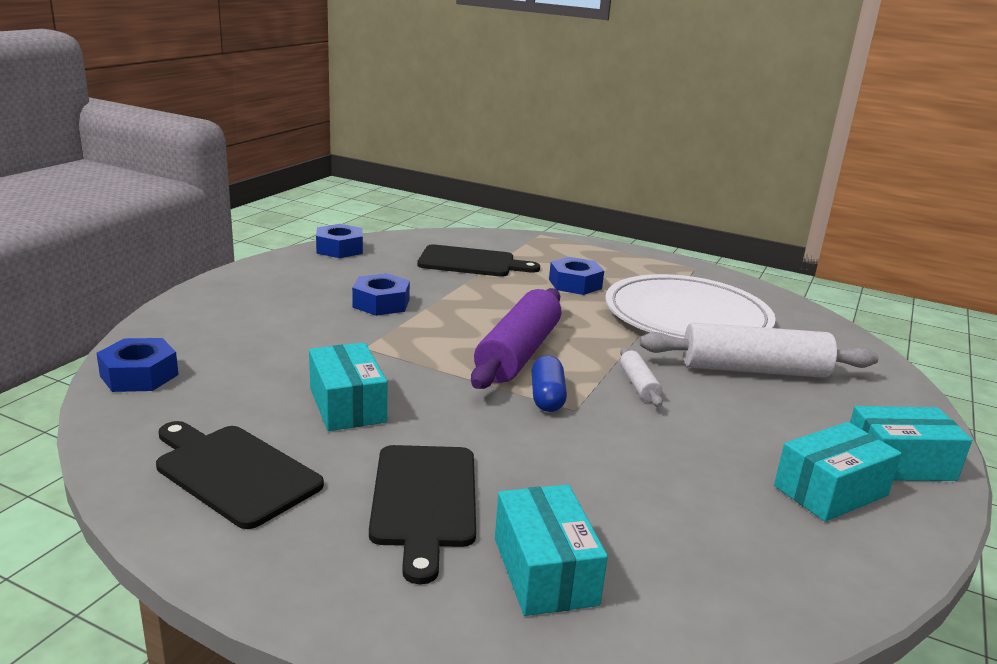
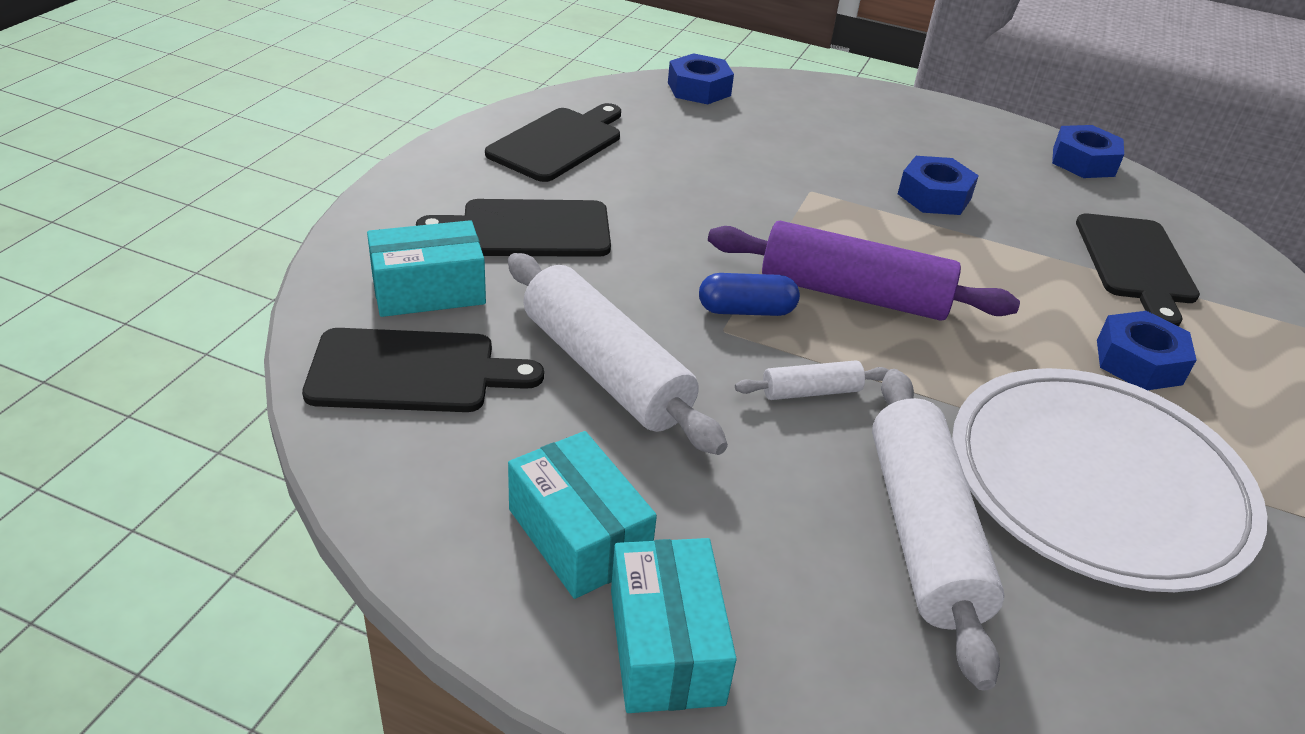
camera: 85 degrees right, 15 degrees up
(347, 405) = (682, 186): turquoise box -> none
(642, 467) = (606, 370): none -> white rolling pin
(682, 579) = (411, 372): none -> black cutting board

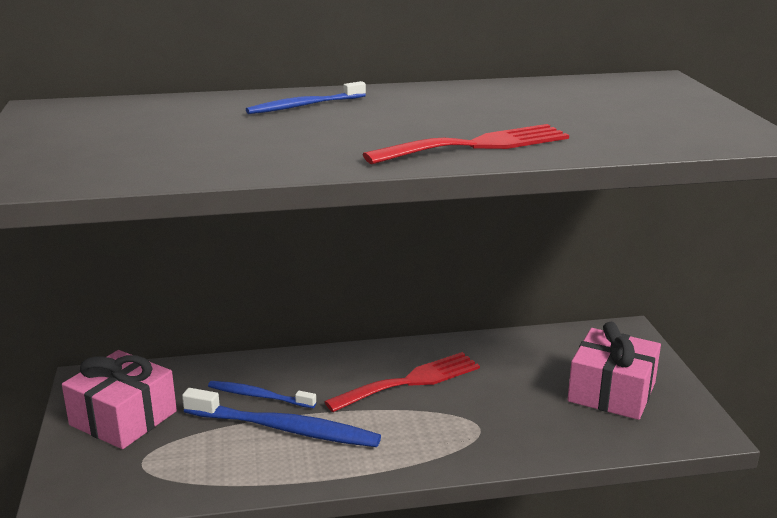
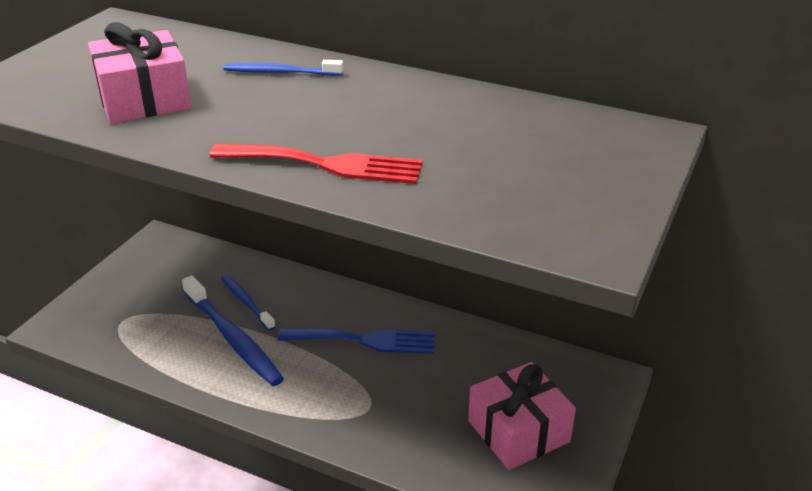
camera: 35 degrees right, 10 degrees up
(123, 418) = (147, 280): pink gift -> pink gift (144, 99)
(410, 381) = (365, 340): red fork -> blue fork

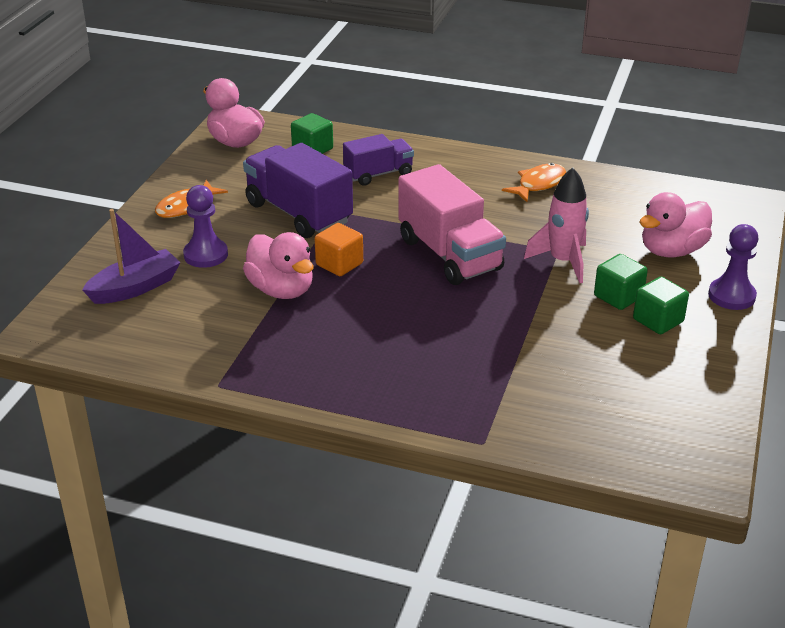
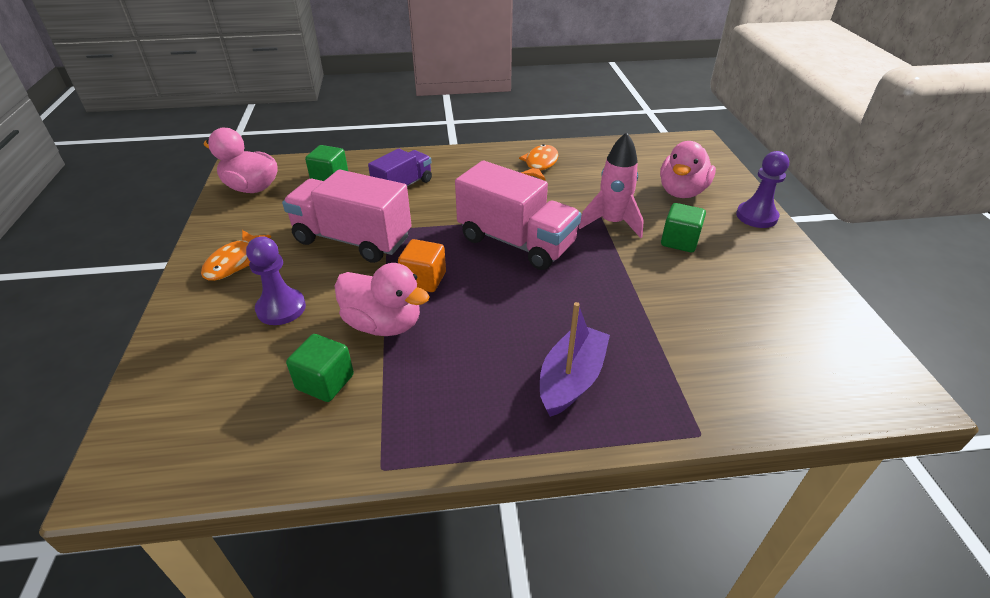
camera: 25 degrees left, 5 degrees up
(135, 288) = (218, 371): purple boat -> purple boat (571, 379)
(298, 213) = (353, 239): purple truck -> pink truck
(658, 320) = (727, 253): green cube -> green cube (325, 382)

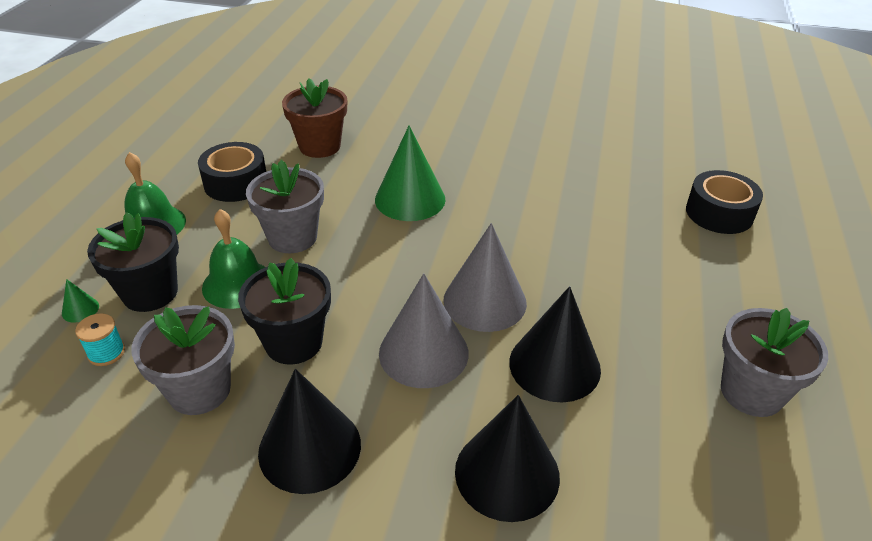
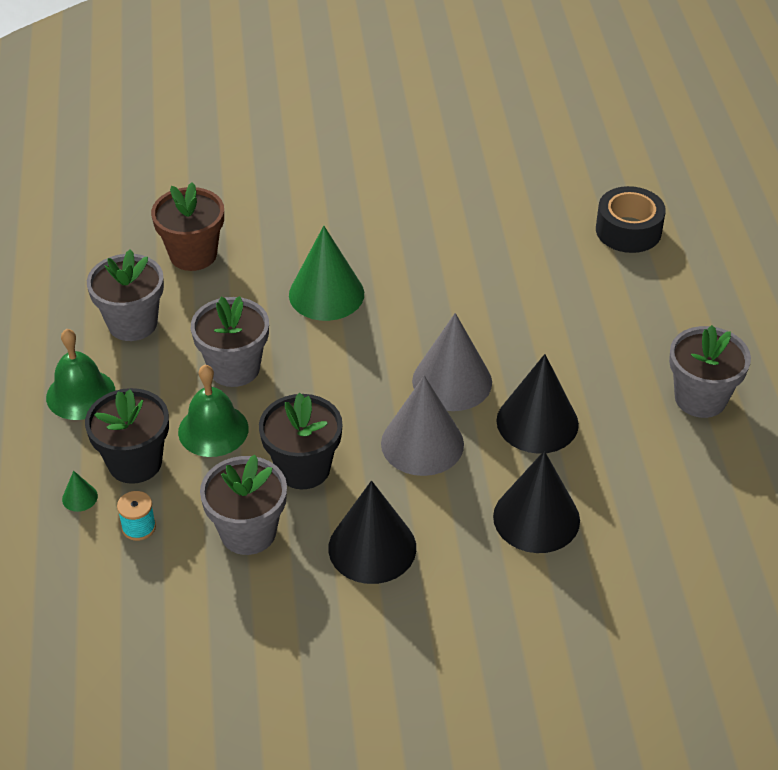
camera: 20 degrees left, 5 degrees up
(236, 183) = (132, 323): black tape -> grey flower pot

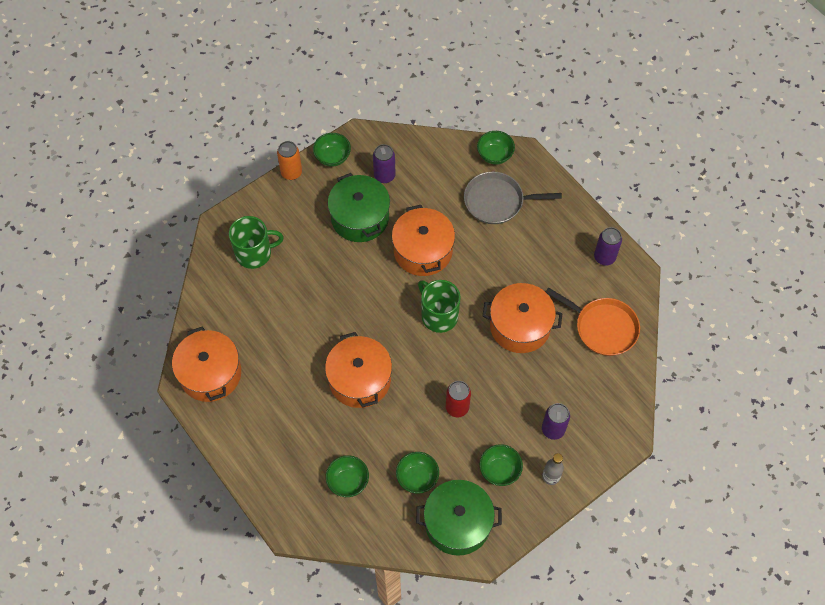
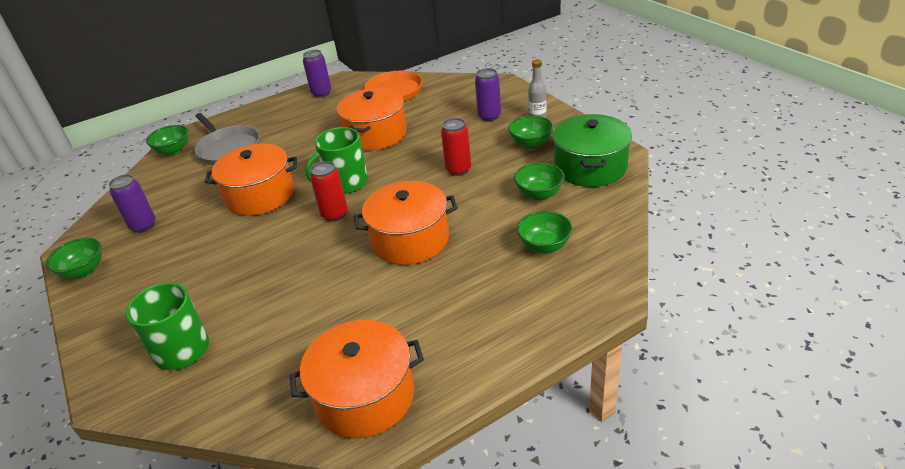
camera: 80 degrees left, 25 degrees down
(291, 172) = (77, 311): orange can -> none
(360, 217) = (188, 245): green pot -> none
(394, 316) = (334, 214): none -> red can
(497, 201) = (228, 149): grey pan -> grey pan turned 45 degrees counterclockwise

################

> Work to be completed
Return an exact transcription of the material, with its pictures left out.

> Answer box
camera: 85 degrees right, 15 degrees up
(347, 405) = (682, 186): turquoise box -> none
(642, 467) = (606, 370): none -> white rolling pin
(682, 579) = (411, 372): none -> black cutting board

camera: 35 degrees right, 10 degrees up
(123, 418) = (147, 280): pink gift -> pink gift (144, 99)
(410, 381) = (365, 340): red fork -> blue fork

camera: 25 degrees left, 5 degrees up
(135, 288) = (218, 371): purple boat -> purple boat (571, 379)
(298, 213) = (353, 239): purple truck -> pink truck
(658, 320) = (727, 253): green cube -> green cube (325, 382)

camera: 20 degrees left, 5 degrees up
(236, 183) = (132, 323): black tape -> grey flower pot

camera: 80 degrees left, 25 degrees down
(291, 172) = (77, 311): orange can -> none
(360, 217) = (188, 245): green pot -> none
(394, 316) = (334, 214): none -> red can
(497, 201) = (228, 149): grey pan -> grey pan turned 45 degrees counterclockwise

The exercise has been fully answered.